What you should do: Could you transcribe every record below exactly as written, leaving out any pictures?

Supplied records:
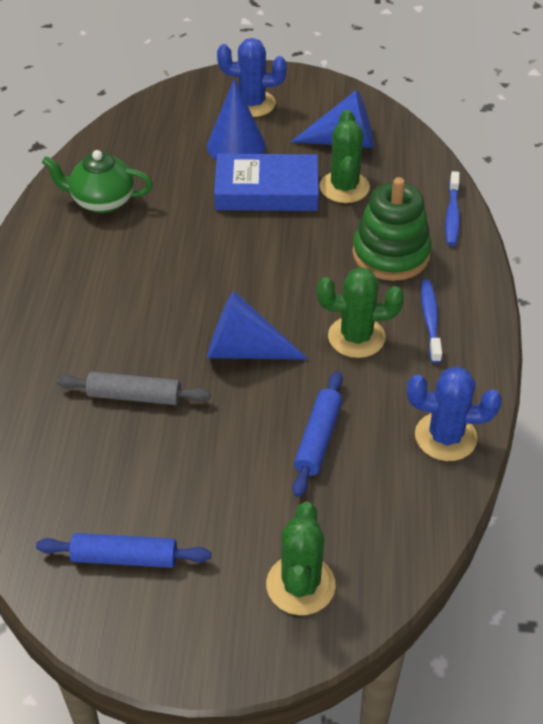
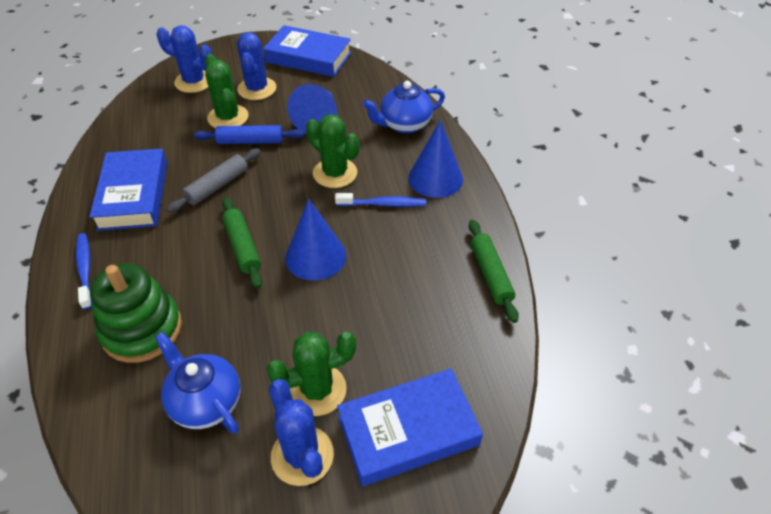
blue book: 1 -> 3
blue cactus: 2 -> 3
blue rolling pin: 2 -> 1
blue teapot: 0 -> 2
green rolling pin: 0 -> 2
green teapot: 1 -> 0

Output for this exercise:
blue book: 1 -> 3
blue cactus: 2 -> 3
blue rolling pin: 2 -> 1
blue teapot: 0 -> 2
green rolling pin: 0 -> 2
green teapot: 1 -> 0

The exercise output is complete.